(Source data)
==============================

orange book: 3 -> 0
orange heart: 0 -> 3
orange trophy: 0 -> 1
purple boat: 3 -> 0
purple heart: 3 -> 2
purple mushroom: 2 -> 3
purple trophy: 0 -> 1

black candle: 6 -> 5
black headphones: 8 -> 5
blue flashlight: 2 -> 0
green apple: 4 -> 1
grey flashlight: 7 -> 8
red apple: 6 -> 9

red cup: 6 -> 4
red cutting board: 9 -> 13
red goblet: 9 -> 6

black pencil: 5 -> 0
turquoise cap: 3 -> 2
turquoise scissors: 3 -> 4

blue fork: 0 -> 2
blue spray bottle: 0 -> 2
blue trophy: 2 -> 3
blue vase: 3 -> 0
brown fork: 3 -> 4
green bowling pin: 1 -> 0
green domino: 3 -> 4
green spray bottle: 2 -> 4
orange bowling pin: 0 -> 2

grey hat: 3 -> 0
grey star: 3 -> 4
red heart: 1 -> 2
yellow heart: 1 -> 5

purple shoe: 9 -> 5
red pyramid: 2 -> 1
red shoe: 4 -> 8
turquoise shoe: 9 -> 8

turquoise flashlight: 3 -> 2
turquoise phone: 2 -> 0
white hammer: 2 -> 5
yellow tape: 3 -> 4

==============================

• Your goal:
Output every entry shown above, exactly.

• Exercise solution:
orange book: 3 -> 0
orange heart: 0 -> 3
orange trophy: 0 -> 1
purple boat: 3 -> 0
purple heart: 3 -> 2
purple mushroom: 2 -> 3
purple trophy: 0 -> 1

black candle: 6 -> 5
black headphones: 8 -> 5
blue flashlight: 2 -> 0
green apple: 4 -> 1
grey flashlight: 7 -> 8
red apple: 6 -> 9

red cup: 6 -> 4
red cutting board: 9 -> 13
red goblet: 9 -> 6

black pencil: 5 -> 0
turquoise cap: 3 -> 2
turquoise scissors: 3 -> 4

blue fork: 0 -> 2
blue spray bottle: 0 -> 2
blue trophy: 2 -> 3
blue vase: 3 -> 0
brown fork: 3 -> 4
green bowling pin: 1 -> 0
green domino: 3 -> 4
green spray bottle: 2 -> 4
orange bowling pin: 0 -> 2

grey hat: 3 -> 0
grey star: 3 -> 4
red heart: 1 -> 2
yellow heart: 1 -> 5

purple shoe: 9 -> 5
red pyramid: 2 -> 1
red shoe: 4 -> 8
turquoise shoe: 9 -> 8

turquoise flashlight: 3 -> 2
turquoise phone: 2 -> 0
white hammer: 2 -> 5
yellow tape: 3 -> 4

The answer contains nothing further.